## Task directions
Reproduce word for word the line that contains "(532, 267) = (352, 186): orange" and each line that follows it, stopping after the final line of the material.
##### Dataset content #####
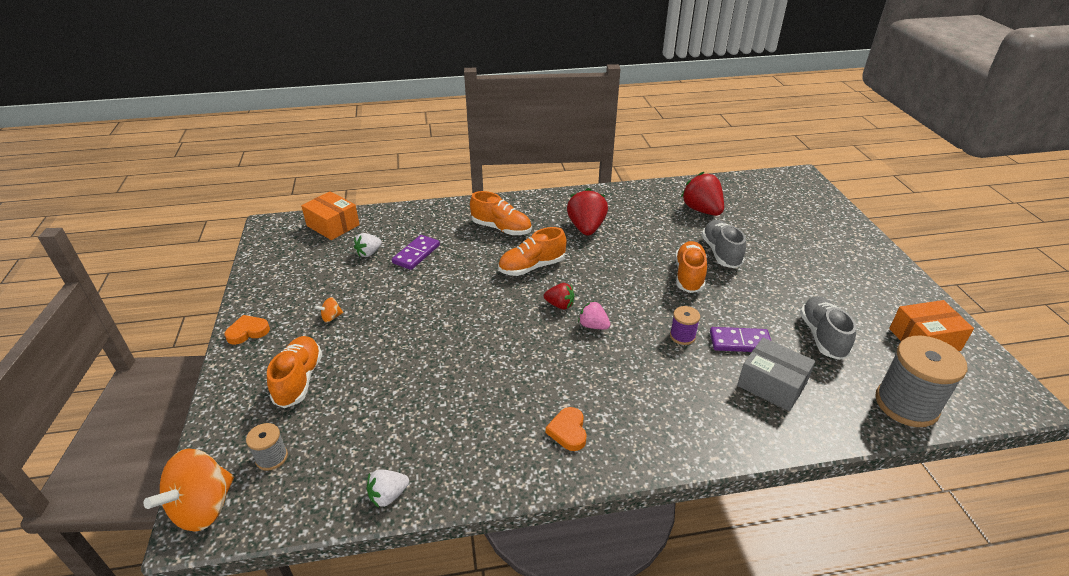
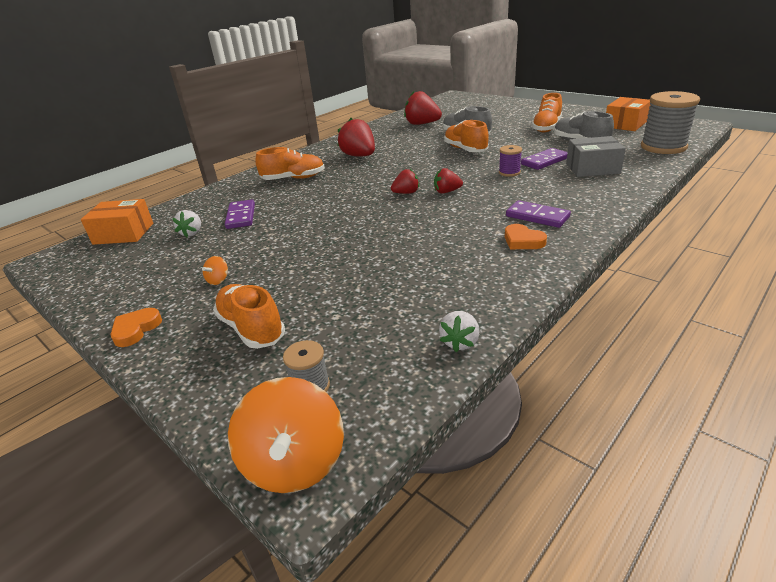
camera: 35 degrees left, 5 degrees down
(532, 267) = (352, 186): orange shoe -> orange shoe (546, 128)
(593, 326) = (447, 192): pink strawberry -> red strawberry
(621, 412) = (537, 216): none -> purple domino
#####
## Result
(532, 267) = (352, 186): orange shoe -> orange shoe (546, 128)
(593, 326) = (447, 192): pink strawberry -> red strawberry
(621, 412) = (537, 216): none -> purple domino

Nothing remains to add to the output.